# Assignment:
Which lines in the records below contain the word "XSHUT"? Report each of them.

# Working data:
----

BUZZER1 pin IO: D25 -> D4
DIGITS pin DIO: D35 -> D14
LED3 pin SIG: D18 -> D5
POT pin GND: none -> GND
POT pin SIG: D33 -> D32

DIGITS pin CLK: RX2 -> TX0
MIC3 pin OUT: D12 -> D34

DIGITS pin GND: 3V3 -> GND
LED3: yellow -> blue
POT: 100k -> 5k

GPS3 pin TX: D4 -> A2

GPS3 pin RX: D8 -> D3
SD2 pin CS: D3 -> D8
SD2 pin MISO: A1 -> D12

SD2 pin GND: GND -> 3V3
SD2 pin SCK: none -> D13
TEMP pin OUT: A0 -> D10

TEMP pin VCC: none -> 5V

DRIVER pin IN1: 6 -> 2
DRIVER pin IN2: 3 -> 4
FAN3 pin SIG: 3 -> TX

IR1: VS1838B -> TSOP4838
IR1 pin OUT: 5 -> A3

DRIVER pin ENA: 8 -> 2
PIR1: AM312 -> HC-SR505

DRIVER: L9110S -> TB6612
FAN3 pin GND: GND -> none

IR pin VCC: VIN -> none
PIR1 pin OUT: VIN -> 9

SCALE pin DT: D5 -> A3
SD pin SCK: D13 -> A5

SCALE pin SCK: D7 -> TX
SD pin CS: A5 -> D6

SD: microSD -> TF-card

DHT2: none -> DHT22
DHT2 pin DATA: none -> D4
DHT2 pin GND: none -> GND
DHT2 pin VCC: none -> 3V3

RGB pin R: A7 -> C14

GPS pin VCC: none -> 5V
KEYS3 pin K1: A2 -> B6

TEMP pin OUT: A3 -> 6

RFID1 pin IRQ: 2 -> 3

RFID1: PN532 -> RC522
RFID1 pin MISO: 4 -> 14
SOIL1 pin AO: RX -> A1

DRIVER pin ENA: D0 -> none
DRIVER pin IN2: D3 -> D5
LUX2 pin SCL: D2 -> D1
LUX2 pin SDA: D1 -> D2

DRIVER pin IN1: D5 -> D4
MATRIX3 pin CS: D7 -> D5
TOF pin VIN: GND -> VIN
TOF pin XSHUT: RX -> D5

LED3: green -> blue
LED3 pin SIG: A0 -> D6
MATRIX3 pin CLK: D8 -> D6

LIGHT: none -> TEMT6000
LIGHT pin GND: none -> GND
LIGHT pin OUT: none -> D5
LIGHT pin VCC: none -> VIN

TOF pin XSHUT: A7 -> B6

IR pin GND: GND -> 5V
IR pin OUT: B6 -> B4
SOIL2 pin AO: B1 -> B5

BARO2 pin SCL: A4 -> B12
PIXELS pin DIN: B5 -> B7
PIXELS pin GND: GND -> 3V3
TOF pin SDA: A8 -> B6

----

# Written answer:
TOF pin XSHUT: RX -> D5
TOF pin XSHUT: A7 -> B6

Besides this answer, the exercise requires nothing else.